● Required work: Only one stretch of the data below is wanted: the lines from the one with "579, 83, 133" through the one with "238, 70, 73", repeated exactly.

● Data under study:

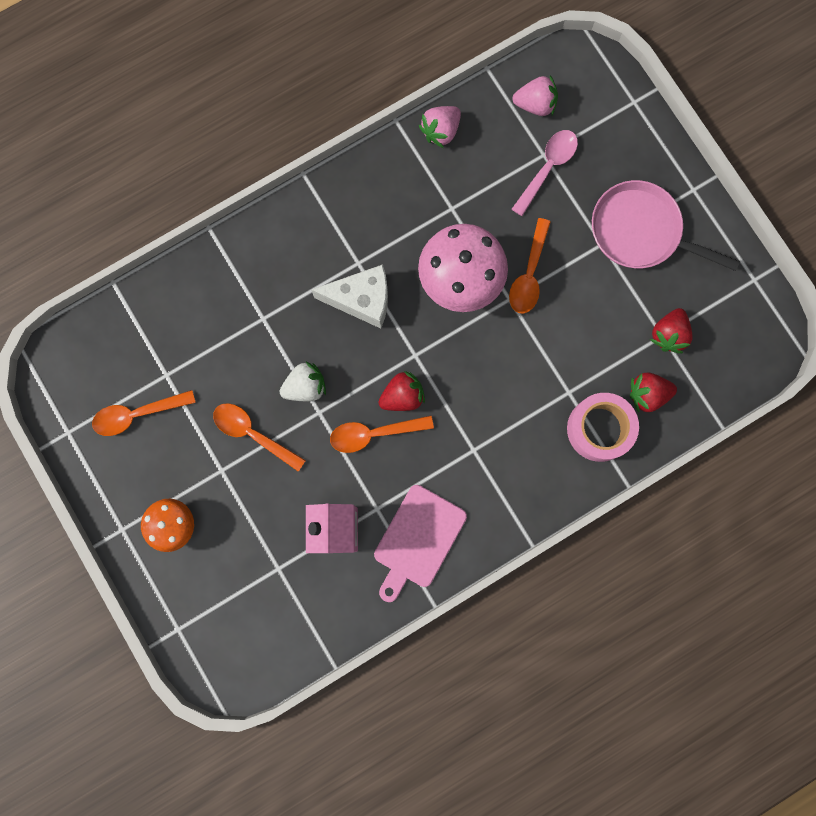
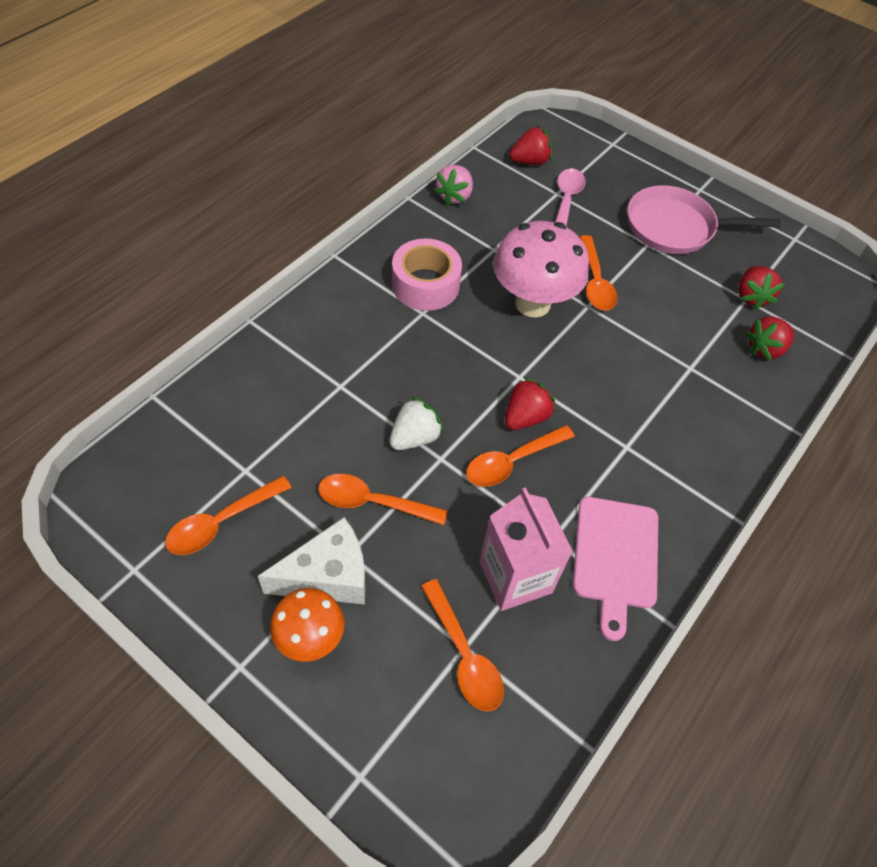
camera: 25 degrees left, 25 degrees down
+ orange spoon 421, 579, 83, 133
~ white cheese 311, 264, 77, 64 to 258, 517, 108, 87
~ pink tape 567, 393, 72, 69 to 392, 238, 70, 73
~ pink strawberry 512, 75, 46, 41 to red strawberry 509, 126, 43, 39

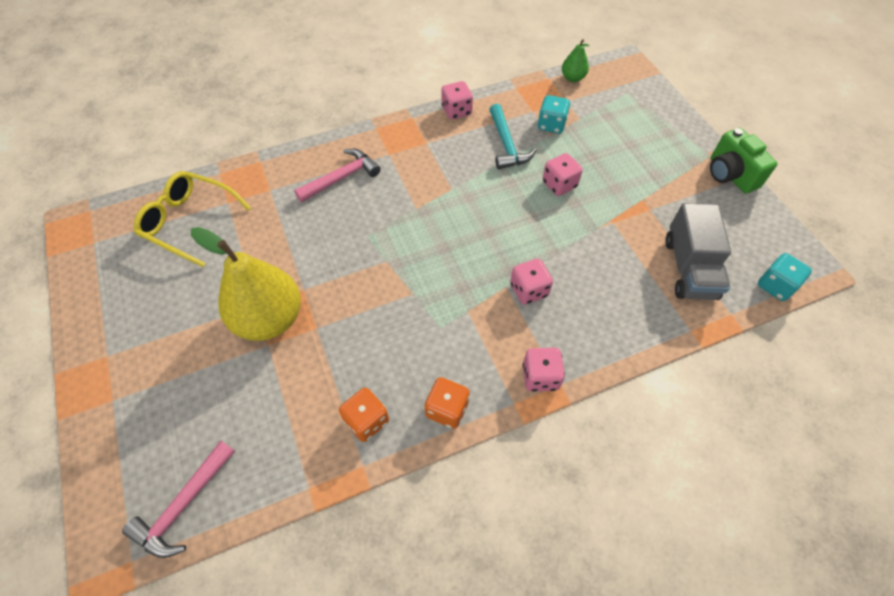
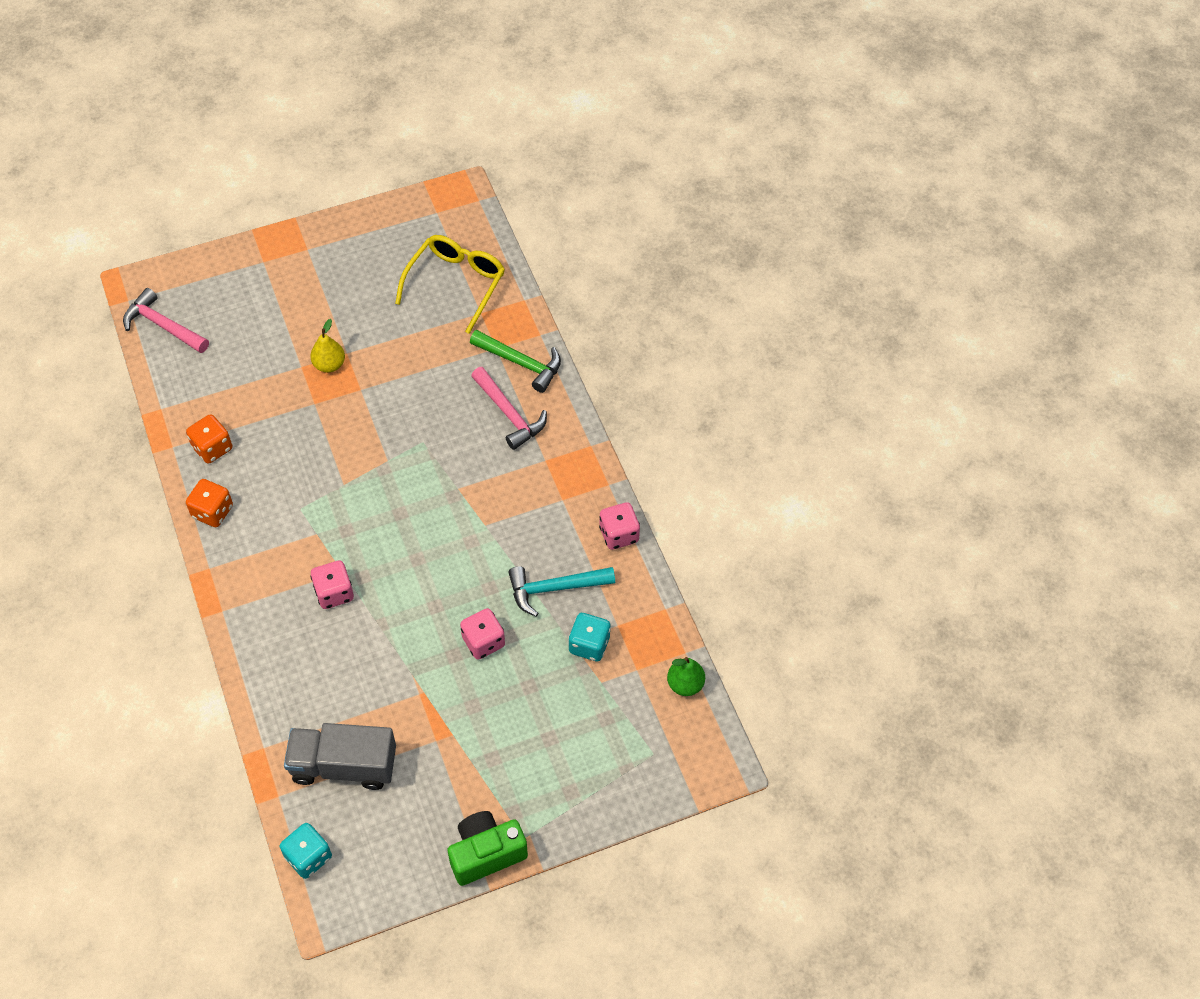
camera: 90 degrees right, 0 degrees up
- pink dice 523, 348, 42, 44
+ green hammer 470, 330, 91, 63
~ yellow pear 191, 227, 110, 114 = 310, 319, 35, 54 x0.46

...

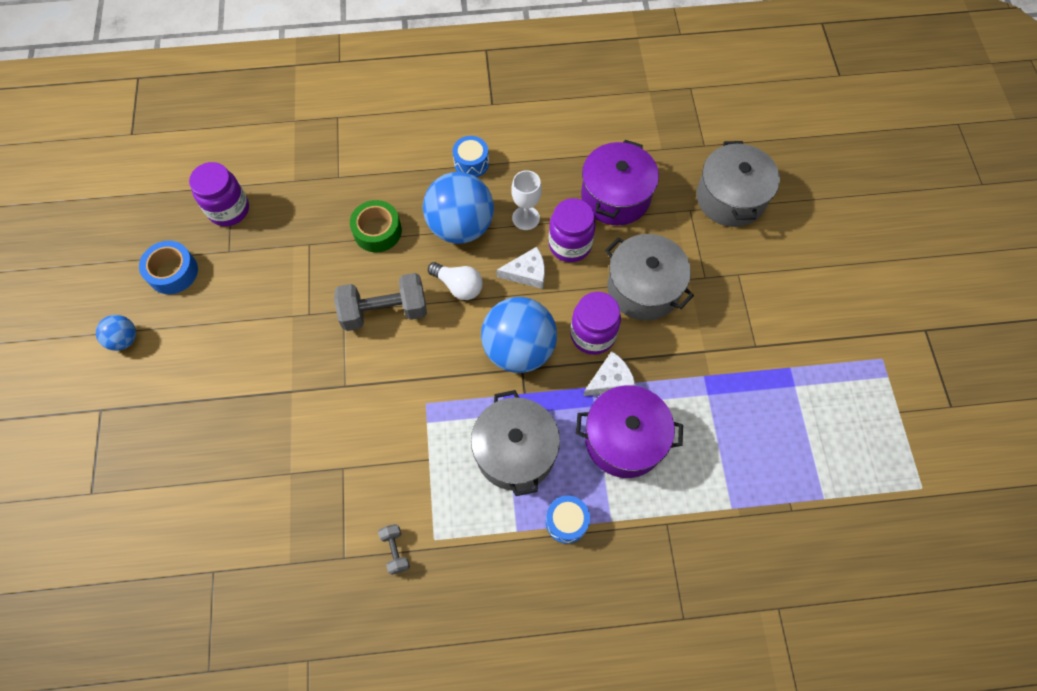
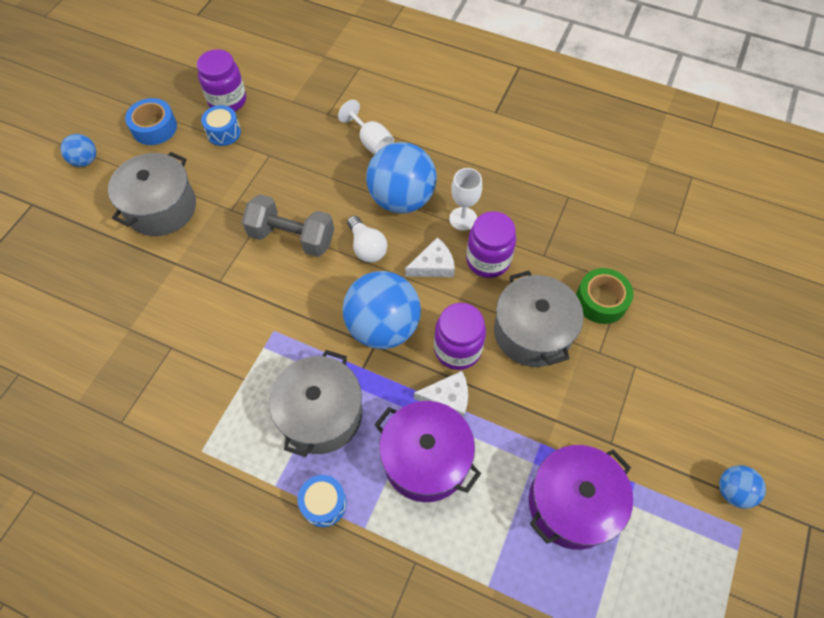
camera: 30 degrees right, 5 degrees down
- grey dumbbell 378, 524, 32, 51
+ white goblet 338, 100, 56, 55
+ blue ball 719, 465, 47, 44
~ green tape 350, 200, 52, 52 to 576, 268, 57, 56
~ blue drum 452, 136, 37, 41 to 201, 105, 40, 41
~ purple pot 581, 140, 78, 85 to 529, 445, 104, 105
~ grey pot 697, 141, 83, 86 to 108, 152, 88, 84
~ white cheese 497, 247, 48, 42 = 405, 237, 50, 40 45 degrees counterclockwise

● Written answer:
+ orange spoon 421, 579, 83, 133
~ white cheese 311, 264, 77, 64 to 258, 517, 108, 87
~ pink tape 567, 393, 72, 69 to 392, 238, 70, 73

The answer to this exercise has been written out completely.